## Task details
Once you reach the line that contains "DRIVER2: DRV8833 -> TB6612", retype it and each later line exactly as written, stopping only at the end of the listing.

## Data extracts
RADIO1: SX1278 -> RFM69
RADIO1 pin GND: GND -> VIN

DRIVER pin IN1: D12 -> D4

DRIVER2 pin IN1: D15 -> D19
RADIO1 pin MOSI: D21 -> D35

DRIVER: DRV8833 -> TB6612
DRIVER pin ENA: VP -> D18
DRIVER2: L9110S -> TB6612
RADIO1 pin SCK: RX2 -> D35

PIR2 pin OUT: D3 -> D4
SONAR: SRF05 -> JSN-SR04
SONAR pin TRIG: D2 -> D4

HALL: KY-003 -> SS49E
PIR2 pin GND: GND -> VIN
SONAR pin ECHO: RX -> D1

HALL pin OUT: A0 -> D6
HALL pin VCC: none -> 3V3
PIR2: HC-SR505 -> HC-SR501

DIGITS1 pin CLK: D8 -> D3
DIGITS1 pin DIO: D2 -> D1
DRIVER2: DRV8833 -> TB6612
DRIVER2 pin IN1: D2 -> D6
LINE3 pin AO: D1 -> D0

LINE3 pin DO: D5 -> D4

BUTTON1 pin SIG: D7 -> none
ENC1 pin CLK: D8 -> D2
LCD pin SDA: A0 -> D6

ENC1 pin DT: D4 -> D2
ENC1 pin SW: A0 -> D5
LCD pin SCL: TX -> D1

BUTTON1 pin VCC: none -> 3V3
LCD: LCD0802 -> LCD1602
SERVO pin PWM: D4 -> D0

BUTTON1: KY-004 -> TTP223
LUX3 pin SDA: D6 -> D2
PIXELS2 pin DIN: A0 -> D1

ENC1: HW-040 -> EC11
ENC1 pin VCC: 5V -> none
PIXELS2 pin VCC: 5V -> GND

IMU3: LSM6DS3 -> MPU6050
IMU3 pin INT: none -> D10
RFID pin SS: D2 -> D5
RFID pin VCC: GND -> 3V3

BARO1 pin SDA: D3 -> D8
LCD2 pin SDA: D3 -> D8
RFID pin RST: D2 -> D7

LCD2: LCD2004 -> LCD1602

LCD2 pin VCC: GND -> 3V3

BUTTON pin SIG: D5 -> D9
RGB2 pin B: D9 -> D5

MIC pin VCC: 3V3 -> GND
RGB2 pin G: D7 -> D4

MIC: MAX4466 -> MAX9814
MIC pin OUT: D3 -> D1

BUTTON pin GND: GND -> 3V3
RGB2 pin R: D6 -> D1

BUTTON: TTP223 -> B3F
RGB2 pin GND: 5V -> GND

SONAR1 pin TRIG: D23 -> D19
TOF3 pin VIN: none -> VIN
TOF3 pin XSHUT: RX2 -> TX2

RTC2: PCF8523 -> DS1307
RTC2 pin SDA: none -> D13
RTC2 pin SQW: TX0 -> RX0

## Result below
DRIVER2: DRV8833 -> TB6612
DRIVER2 pin IN1: D2 -> D6
LINE3 pin AO: D1 -> D0

LINE3 pin DO: D5 -> D4

BUTTON1 pin SIG: D7 -> none
ENC1 pin CLK: D8 -> D2
LCD pin SDA: A0 -> D6

ENC1 pin DT: D4 -> D2
ENC1 pin SW: A0 -> D5
LCD pin SCL: TX -> D1

BUTTON1 pin VCC: none -> 3V3
LCD: LCD0802 -> LCD1602
SERVO pin PWM: D4 -> D0

BUTTON1: KY-004 -> TTP223
LUX3 pin SDA: D6 -> D2
PIXELS2 pin DIN: A0 -> D1

ENC1: HW-040 -> EC11
ENC1 pin VCC: 5V -> none
PIXELS2 pin VCC: 5V -> GND

IMU3: LSM6DS3 -> MPU6050
IMU3 pin INT: none -> D10
RFID pin SS: D2 -> D5
RFID pin VCC: GND -> 3V3

BARO1 pin SDA: D3 -> D8
LCD2 pin SDA: D3 -> D8
RFID pin RST: D2 -> D7

LCD2: LCD2004 -> LCD1602

LCD2 pin VCC: GND -> 3V3

BUTTON pin SIG: D5 -> D9
RGB2 pin B: D9 -> D5

MIC pin VCC: 3V3 -> GND
RGB2 pin G: D7 -> D4

MIC: MAX4466 -> MAX9814
MIC pin OUT: D3 -> D1

BUTTON pin GND: GND -> 3V3
RGB2 pin R: D6 -> D1

BUTTON: TTP223 -> B3F
RGB2 pin GND: 5V -> GND

SONAR1 pin TRIG: D23 -> D19
TOF3 pin VIN: none -> VIN
TOF3 pin XSHUT: RX2 -> TX2

RTC2: PCF8523 -> DS1307
RTC2 pin SDA: none -> D13
RTC2 pin SQW: TX0 -> RX0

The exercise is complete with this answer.